▶ _Work to complete_: Working through the lines below, return each one that holds "degrees".

____

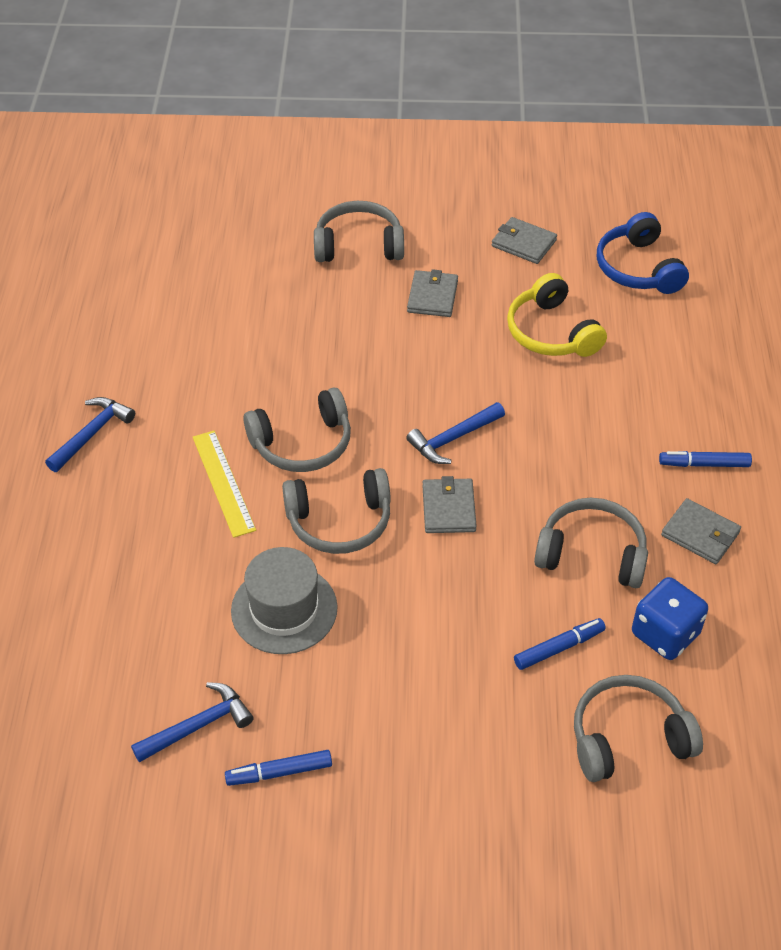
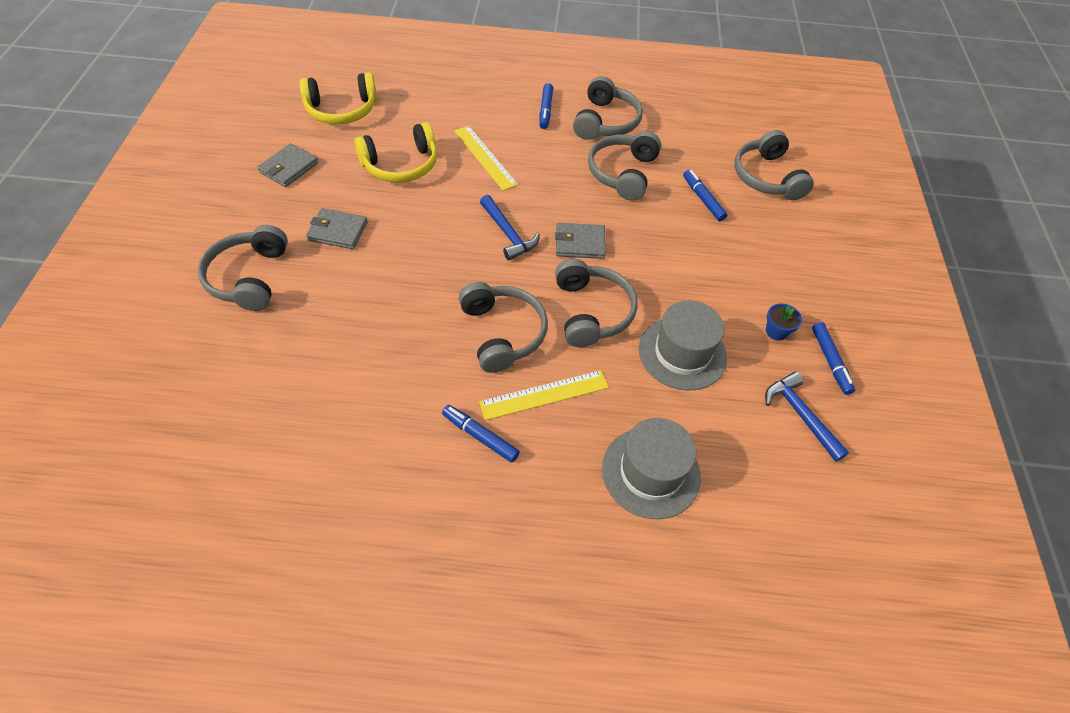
camera: 90 degrees left, 5 degrees up
(92, 434) = (468, 515): blue hammer -> none
(129, 574) = (651, 472): none -> grey hat
(174, 435) = (480, 436): none -> blue marker
(324, 715) = (776, 331): none -> blue flower pot
(586, 407) = (485, 157): none -> yellow ruler
(638, 268) = (342, 110): blue headphones -> yellow headphones
(665, 634) = (687, 149): blue dice -> none
(700, 534) = (605, 122): grey wallet -> grey headphones

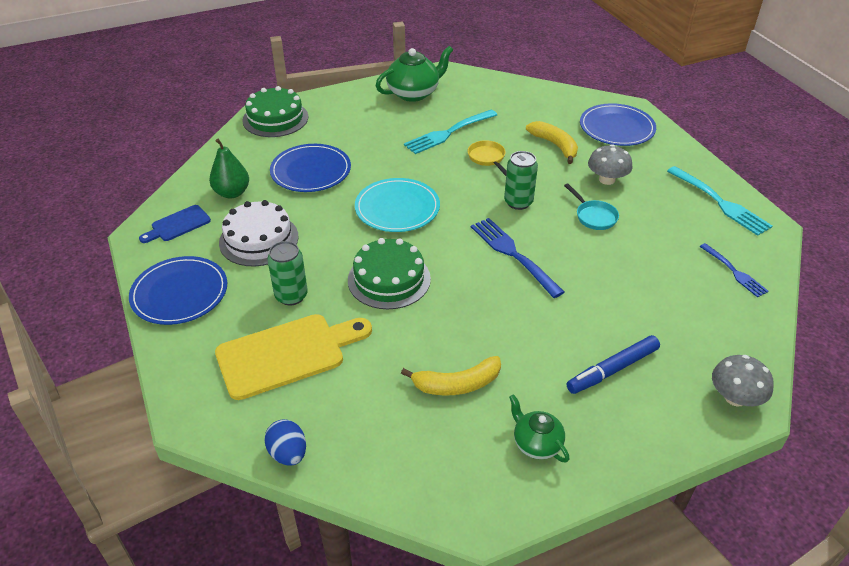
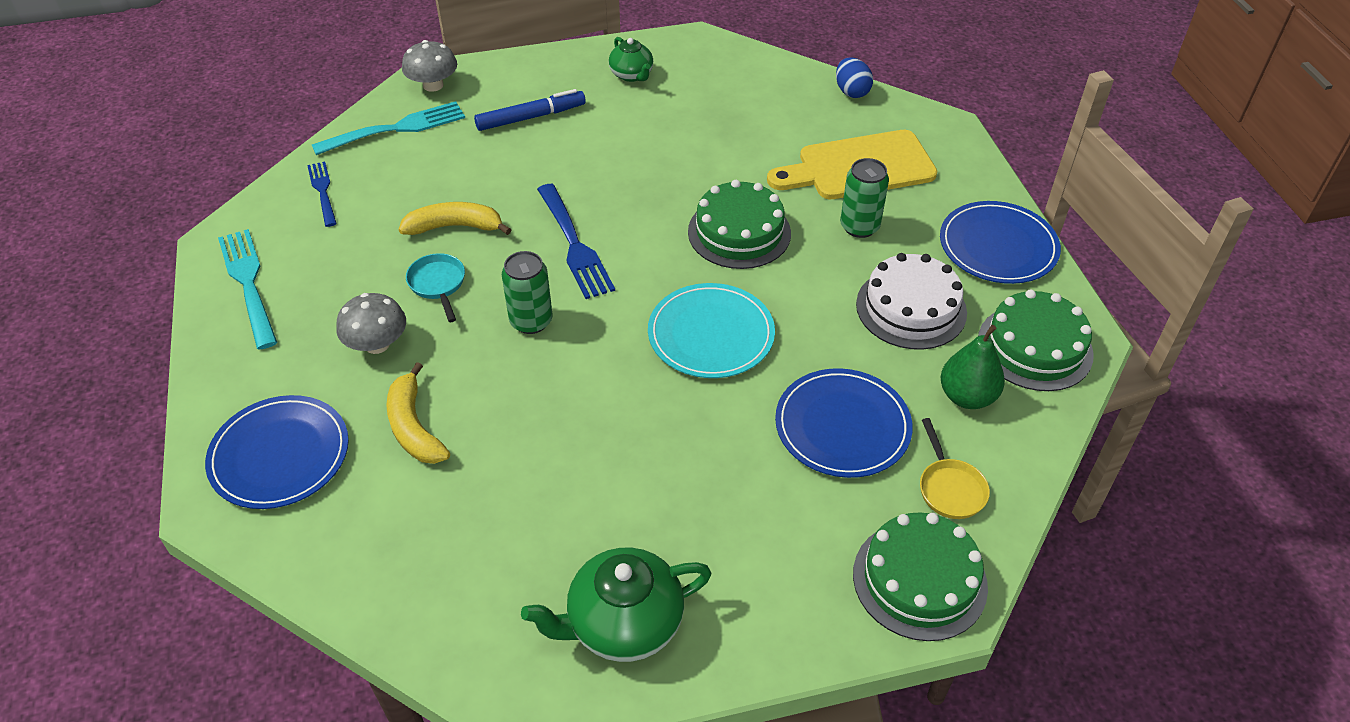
camera: 170 degrees left, 5 degrees up
(178, 225) = (1034, 347): blue cutting board -> green cake
(449, 132) = (586, 487): turquoise fork -> turquoise fork (395, 129)
(457, 384) = (688, 123): yellow banana -> yellow banana (455, 227)
(487, 158) = (541, 413): yellow pan -> yellow pan (950, 488)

____

▶ _Response_:
camera: 90 degrees left, 5 degrees up
camera: 170 degrees left, 5 degrees up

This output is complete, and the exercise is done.